• **What you will do**
All the lines below should appear again unchanged, though their pictures should not.

[Object counting data]
----

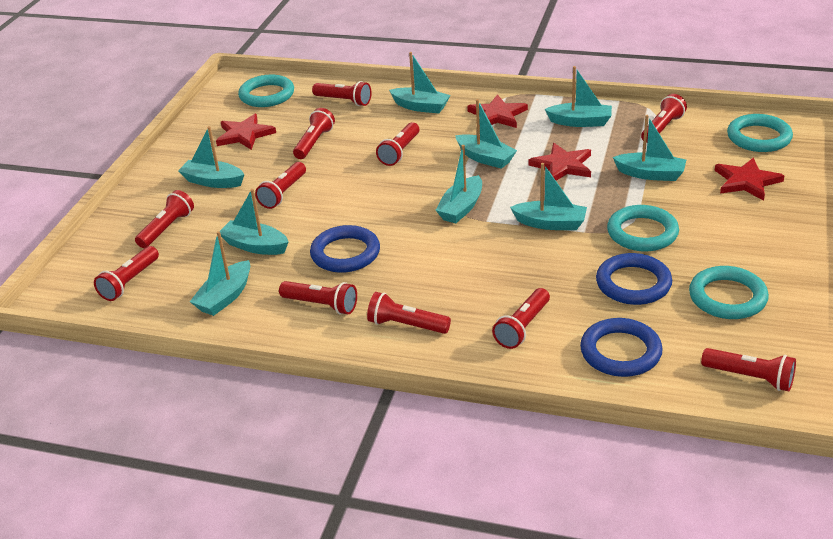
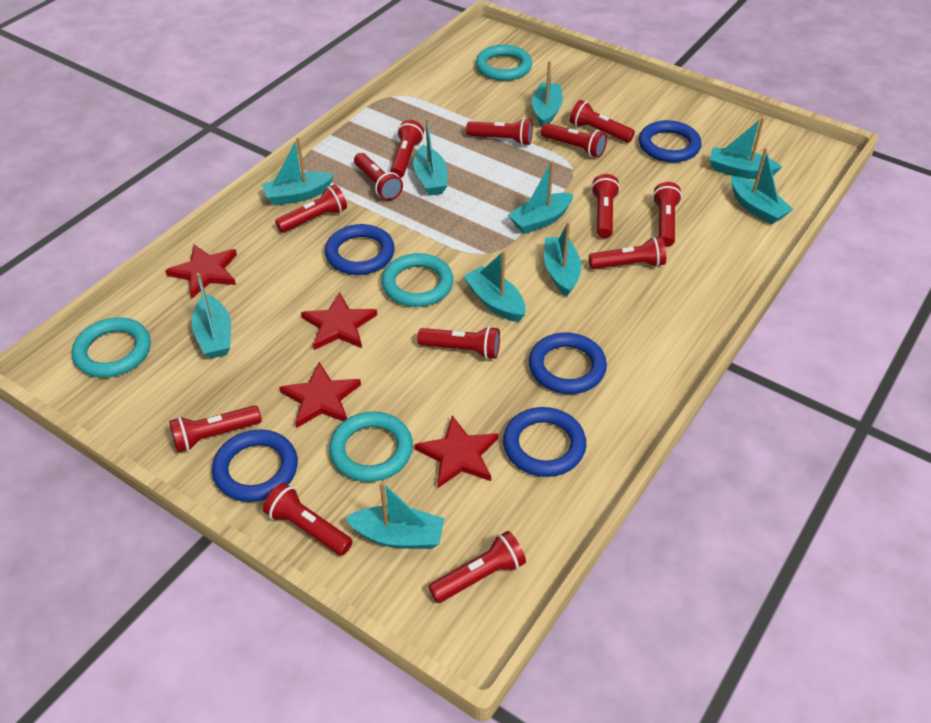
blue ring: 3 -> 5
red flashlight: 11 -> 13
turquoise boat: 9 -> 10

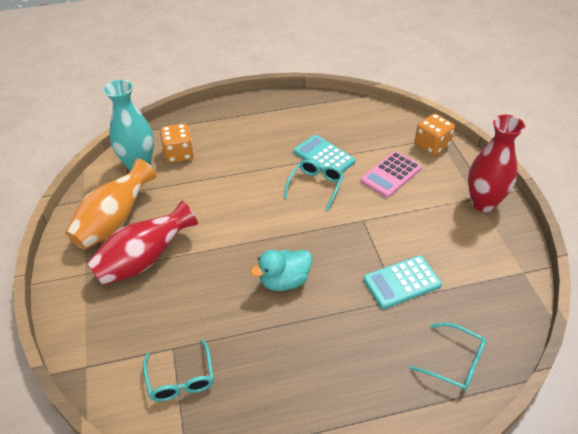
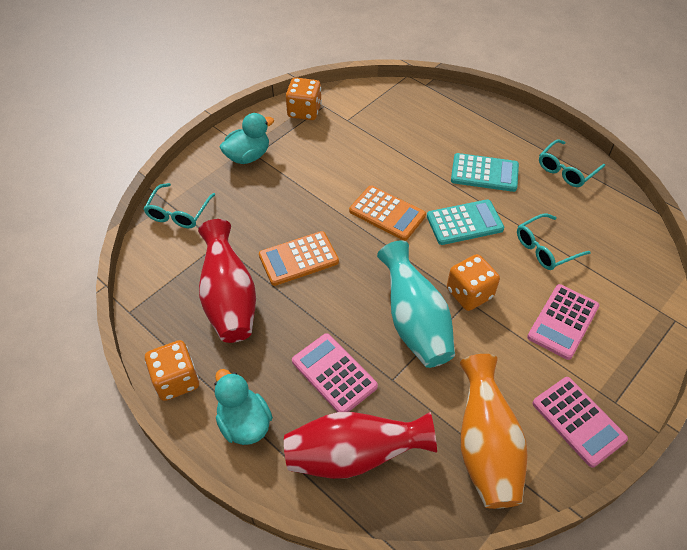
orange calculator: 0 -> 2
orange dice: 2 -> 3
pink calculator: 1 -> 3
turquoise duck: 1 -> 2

----

• **Task response**
blue ring: 3 -> 5
red flashlight: 11 -> 13
turquoise boat: 9 -> 10

orange calculator: 0 -> 2
orange dice: 2 -> 3
pink calculator: 1 -> 3
turquoise duck: 1 -> 2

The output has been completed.